Exercise materials Start Marker

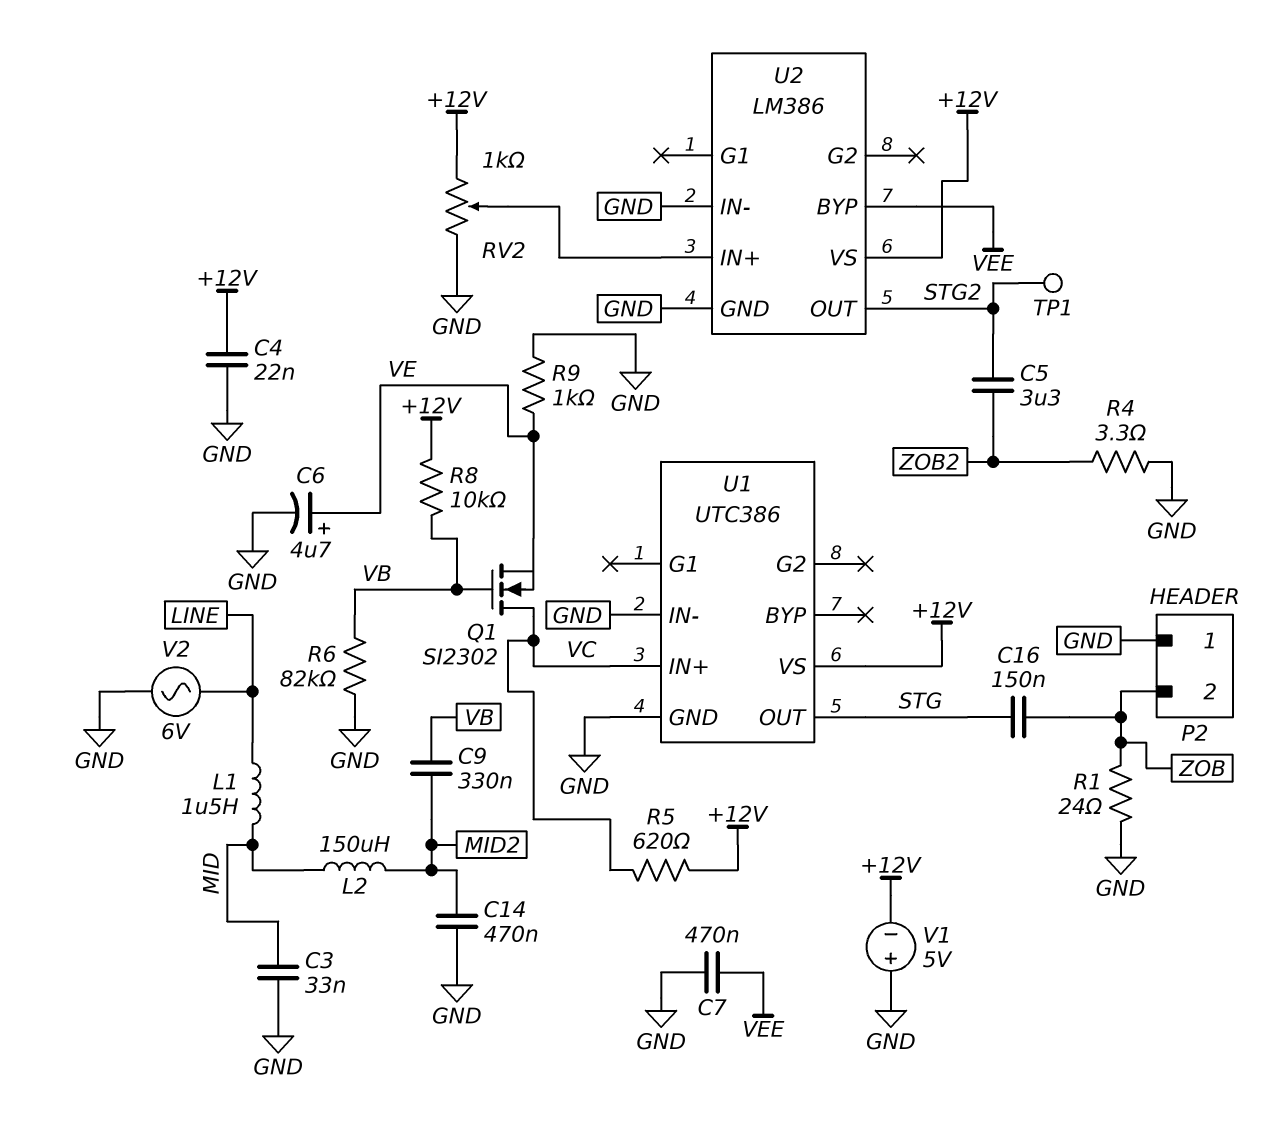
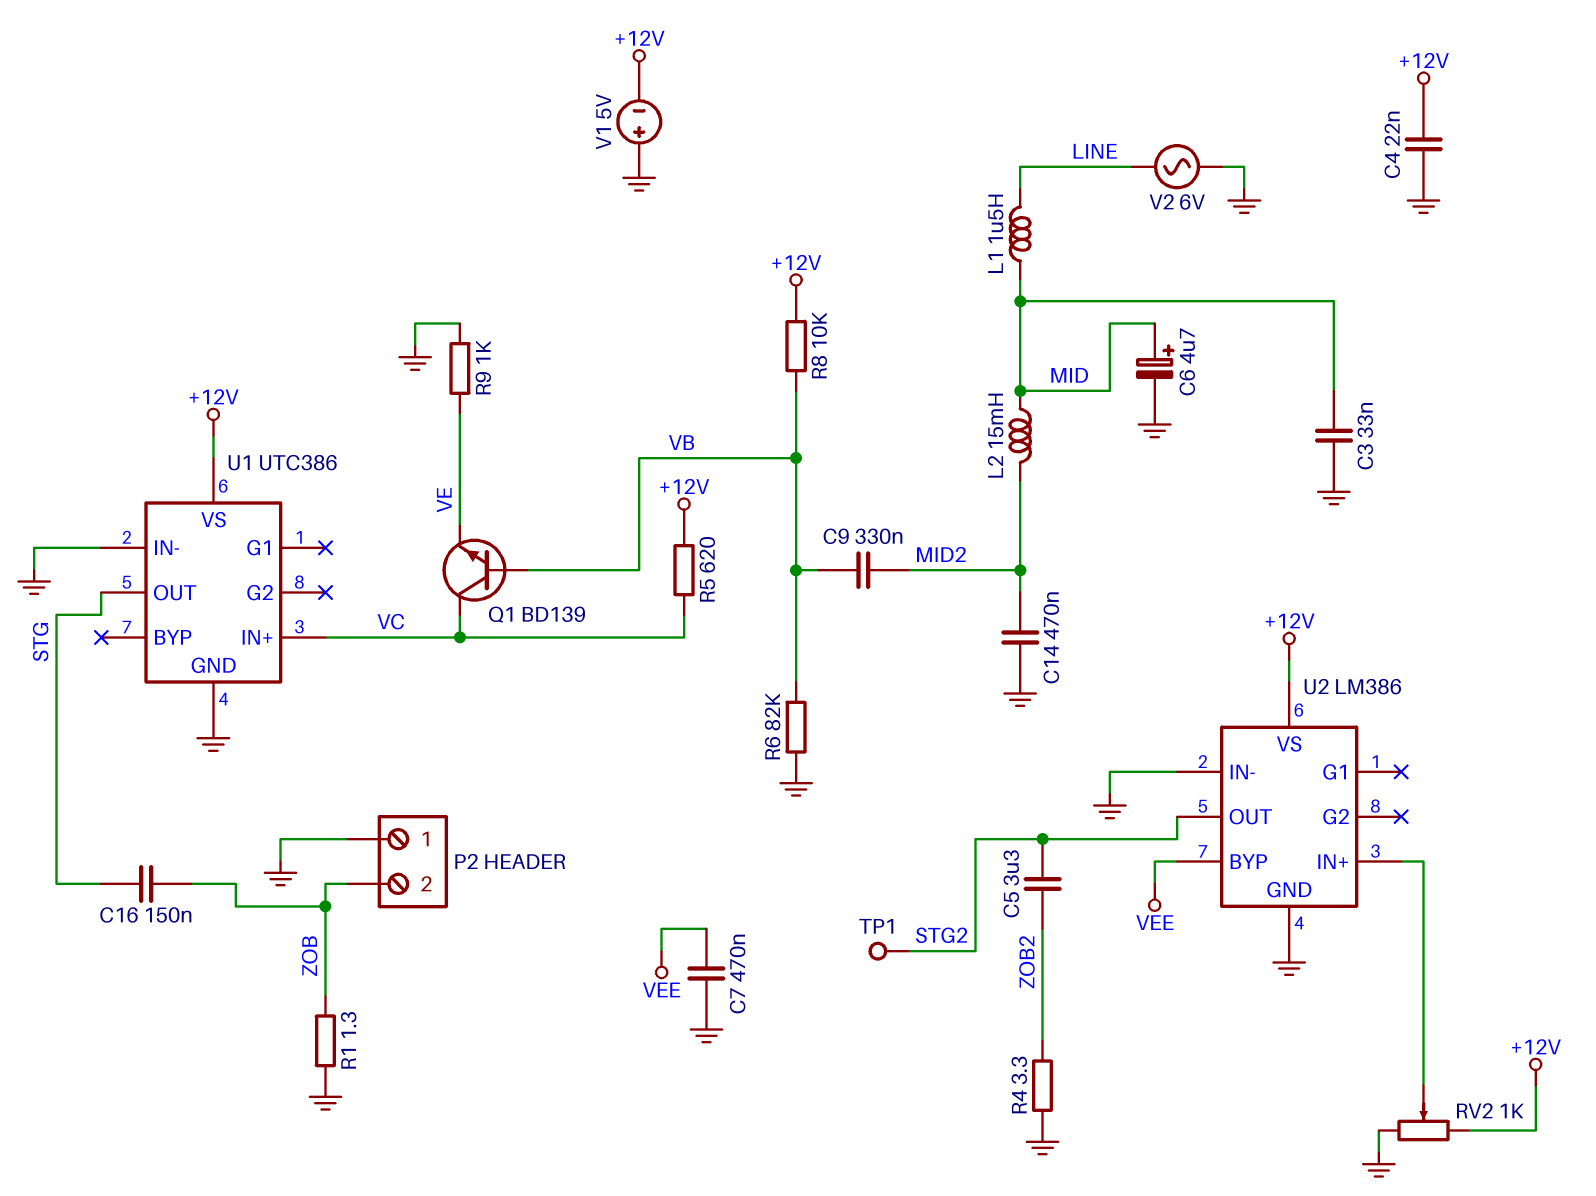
C6: 4.7uF (plus VE, minus GND) -> 4.7uF (plus MID, minus GND)
L2: 150uH (MID, MID2) -> 15mH (MID, MID2)
Q1: NMOS SI2302 (G VB, D VC, S VE) -> NPN BD139 (B VB, C VC, E VE)
R1: 24 (GND, ZOB) -> 1.3 (GND, ZOB)

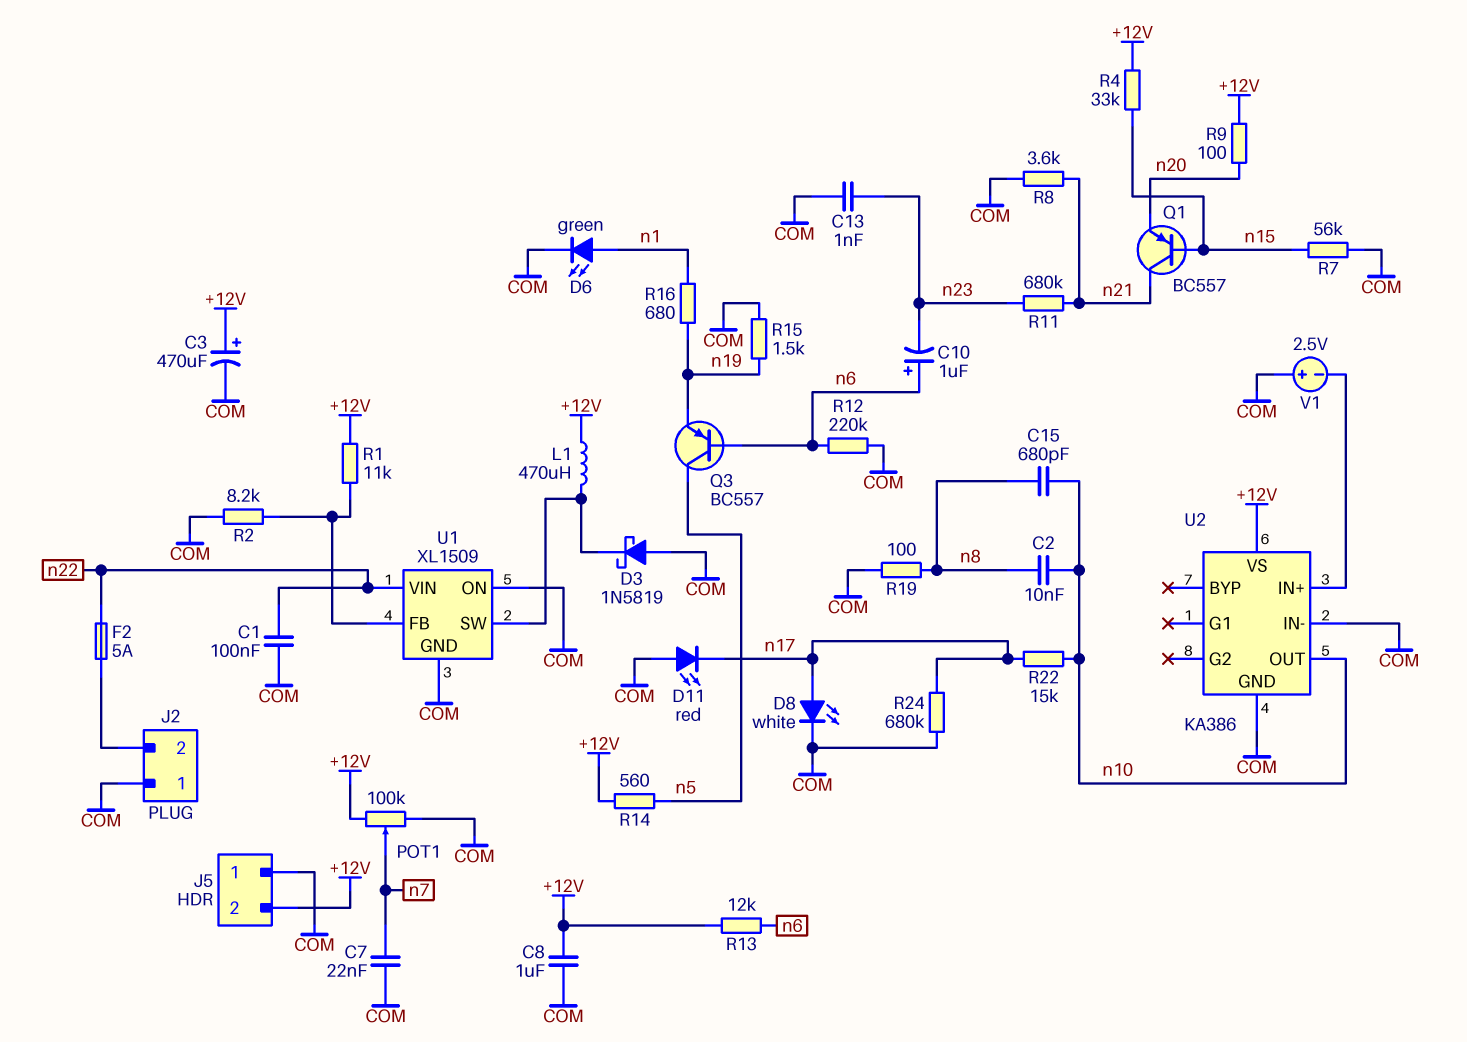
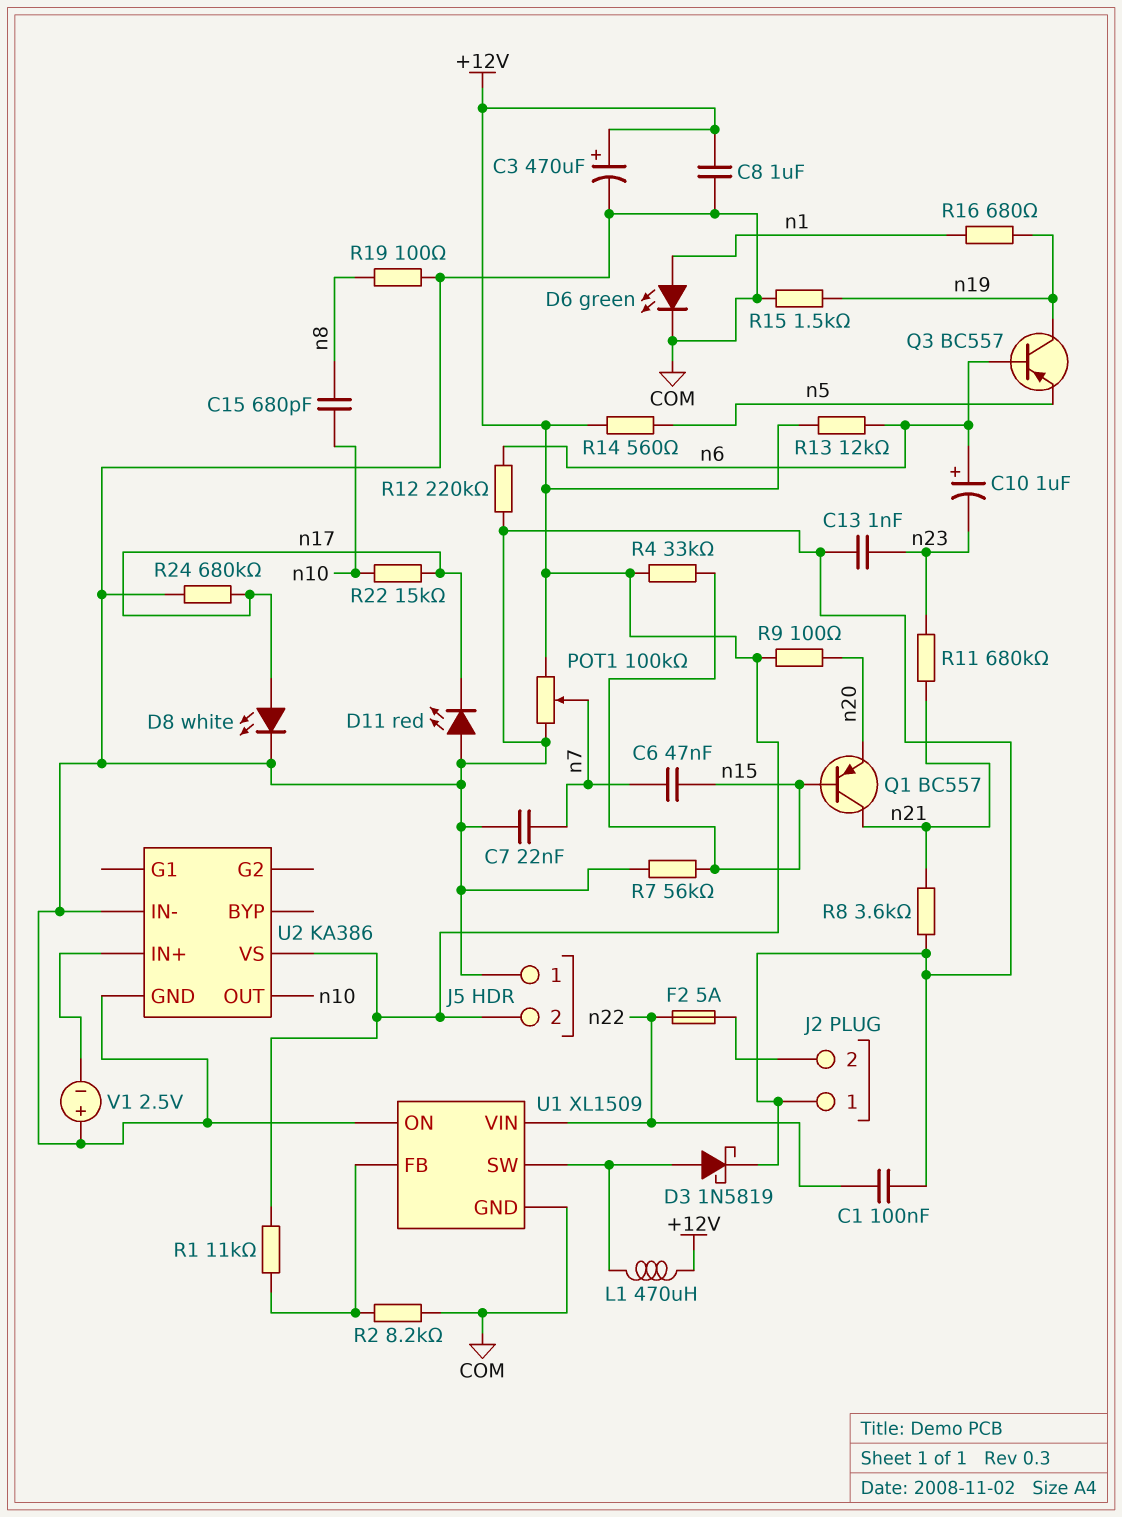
C2: 10nF (n8, n10) -> none
C6: none -> 47nF (n7, n15)
D3: schottky 1N5819 (A COM, K U1/SW) -> schottky 1N5819 (A U1/SW, K COM)
Q3: PNP BC557 (B n6, C n5, E n19) -> PNP BC557 (B n6, C n19, E n5)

Exercise materials End Marker

* _Task directions_:
Without the pictures, give all the records above again exactly.

* _Response_:
C6: 4.7uF (plus VE, minus GND) -> 4.7uF (plus MID, minus GND)
L2: 150uH (MID, MID2) -> 15mH (MID, MID2)
Q1: NMOS SI2302 (G VB, D VC, S VE) -> NPN BD139 (B VB, C VC, E VE)
R1: 24 (GND, ZOB) -> 1.3 (GND, ZOB)

C2: 10nF (n8, n10) -> none
C6: none -> 47nF (n7, n15)
D3: schottky 1N5819 (A COM, K U1/SW) -> schottky 1N5819 (A U1/SW, K COM)
Q3: PNP BC557 (B n6, C n5, E n19) -> PNP BC557 (B n6, C n19, E n5)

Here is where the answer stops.